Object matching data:

▬▬▬

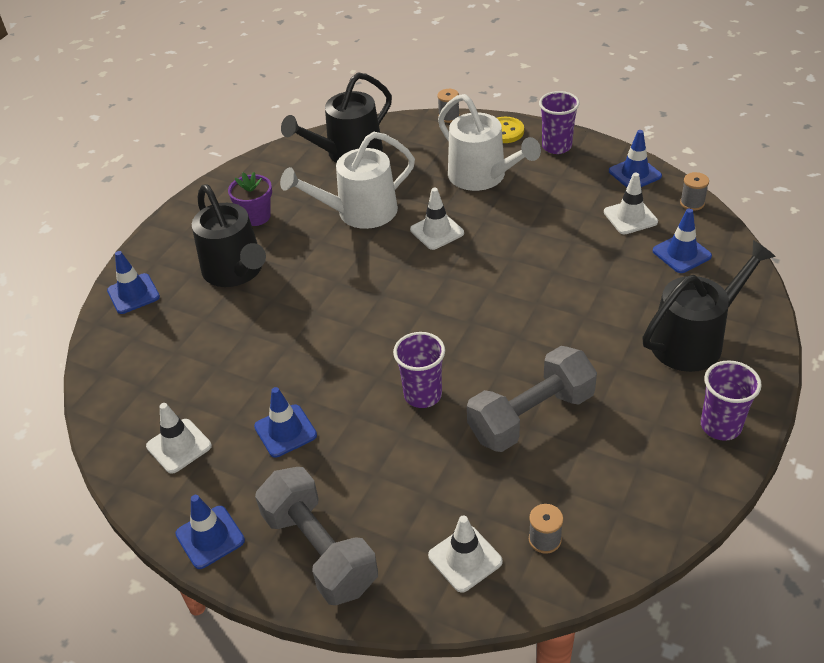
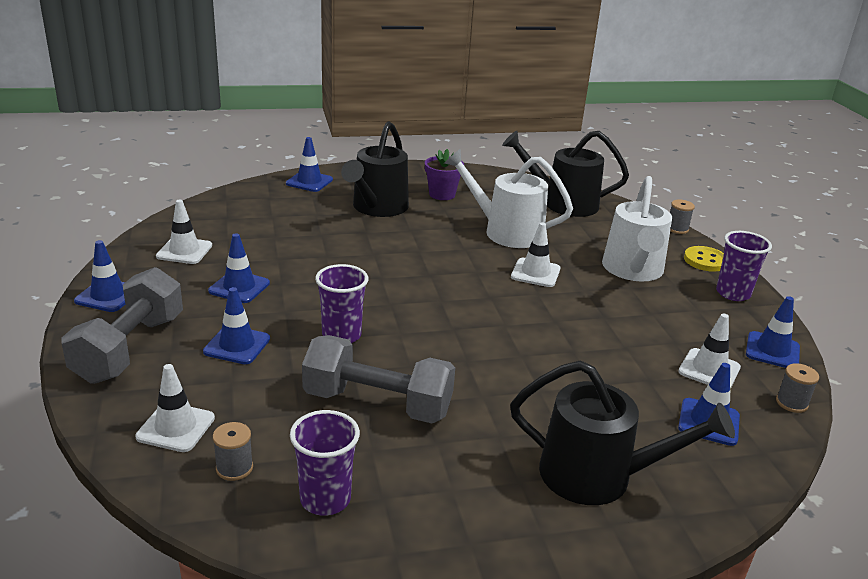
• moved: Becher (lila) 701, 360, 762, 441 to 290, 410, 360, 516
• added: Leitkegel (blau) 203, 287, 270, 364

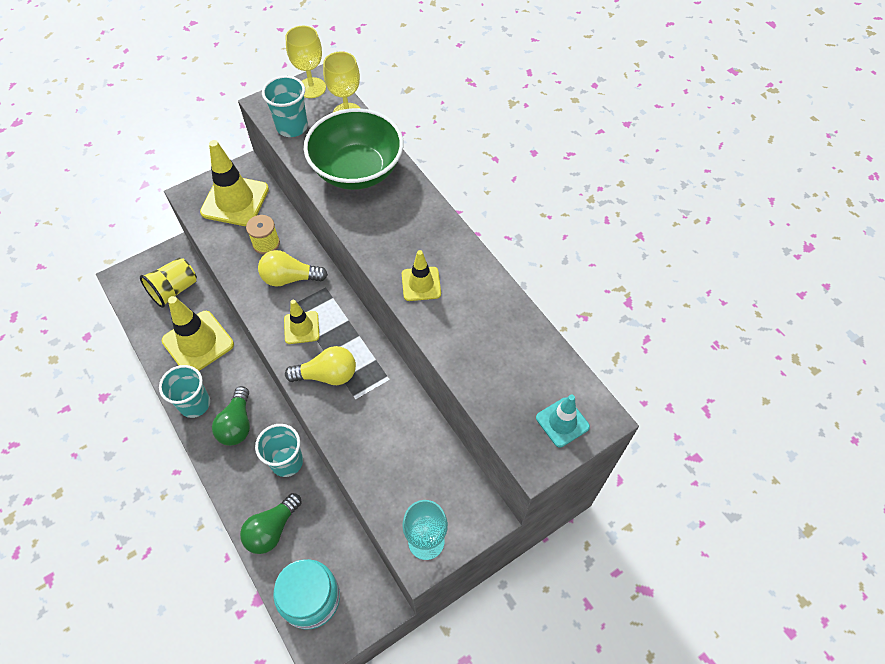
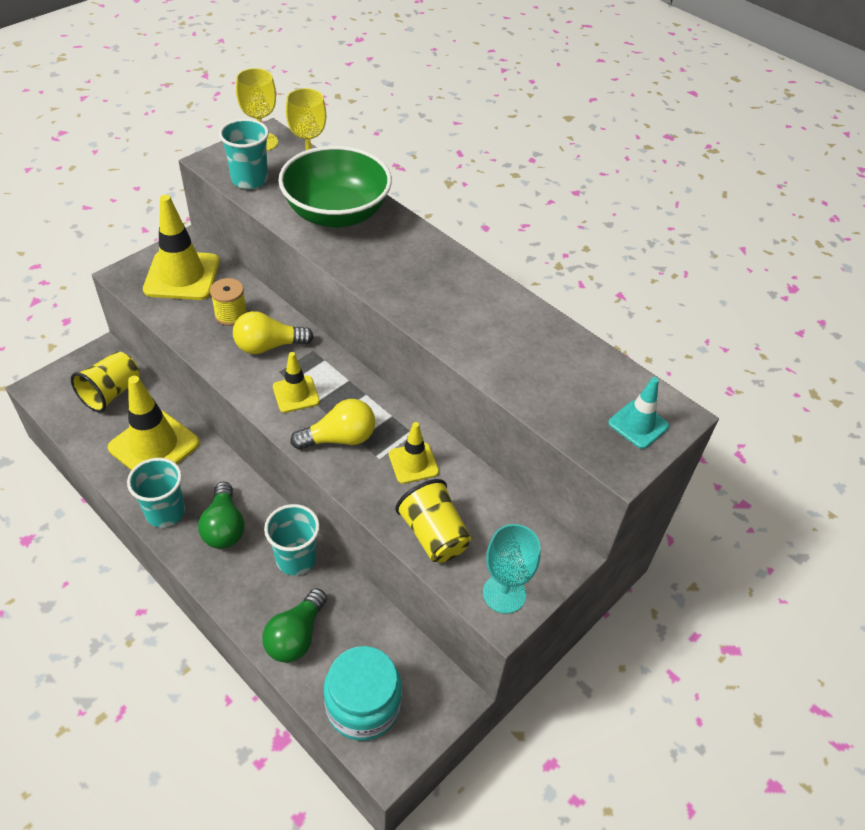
• moved: Leitkegel (gelb) 402, 250, 441, 301 to 389, 422, 439, 484
• added: Becher (gelb) 395, 479, 471, 563

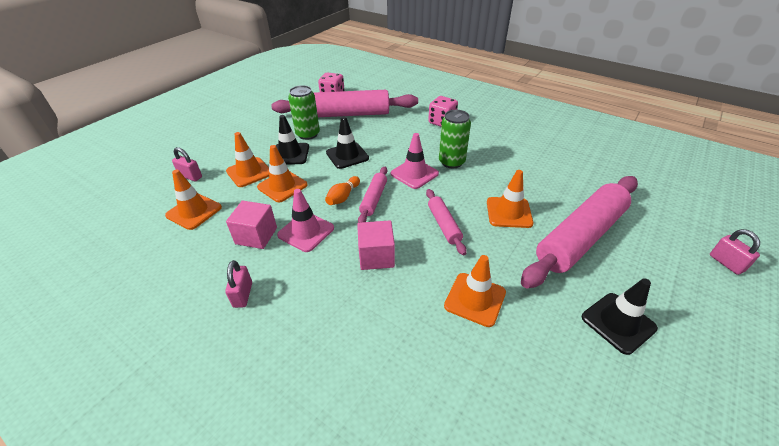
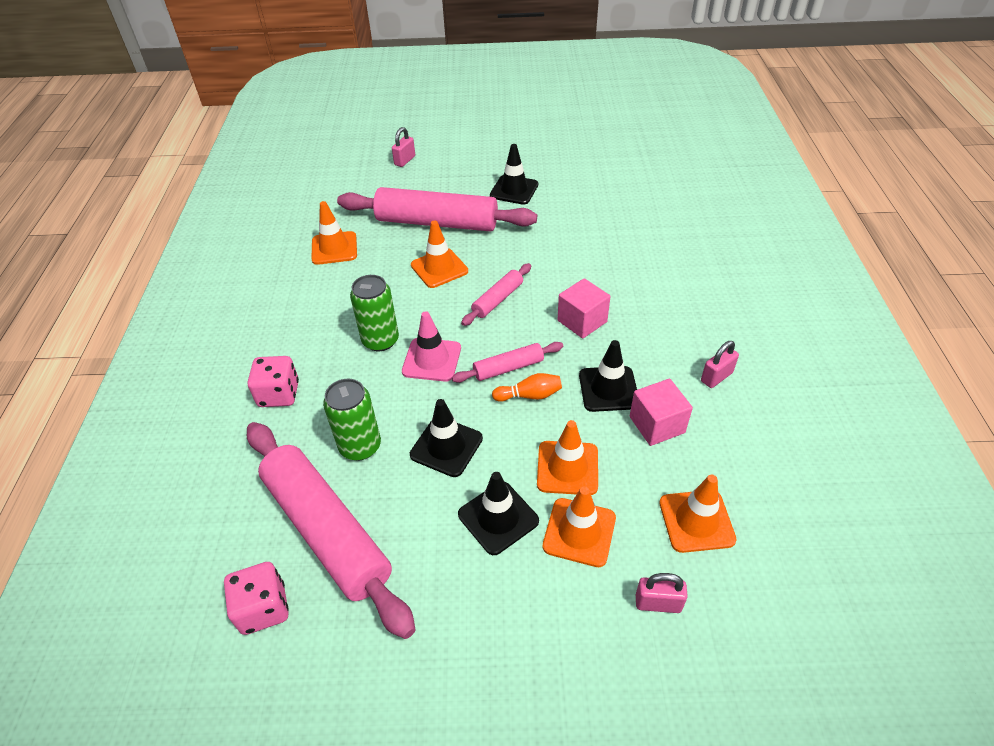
• moved: Dose (grün) 288, 85, 320, 140 to 323, 379, 381, 461
• turned: Vorhängeschloss (rosa) 172, 147, 202, 181 = 636, 573, 688, 613 75 degrees counterclockwise
• recoloured: Leitkegel (rosa) 277, 189, 334, 252 to Leitkegel (schwarz) 579, 340, 637, 412
• moved: Leitkegel (orange) 444, 255, 506, 327 to 312, 201, 357, 265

▬▬▬

▶ **AIM OF THE EXERCISE**: Return the lines of the data above in full and exactly, with no pictures.

▶ **ANSWER AREA**:
• moved: Becher (lila) 701, 360, 762, 441 to 290, 410, 360, 516
• added: Leitkegel (blau) 203, 287, 270, 364

• moved: Leitkegel (gelb) 402, 250, 441, 301 to 389, 422, 439, 484
• added: Becher (gelb) 395, 479, 471, 563

• moved: Dose (grün) 288, 85, 320, 140 to 323, 379, 381, 461
• turned: Vorhängeschloss (rosa) 172, 147, 202, 181 = 636, 573, 688, 613 75 degrees counterclockwise
• recoloured: Leitkegel (rosa) 277, 189, 334, 252 to Leitkegel (schwarz) 579, 340, 637, 412
• moved: Leitkegel (orange) 444, 255, 506, 327 to 312, 201, 357, 265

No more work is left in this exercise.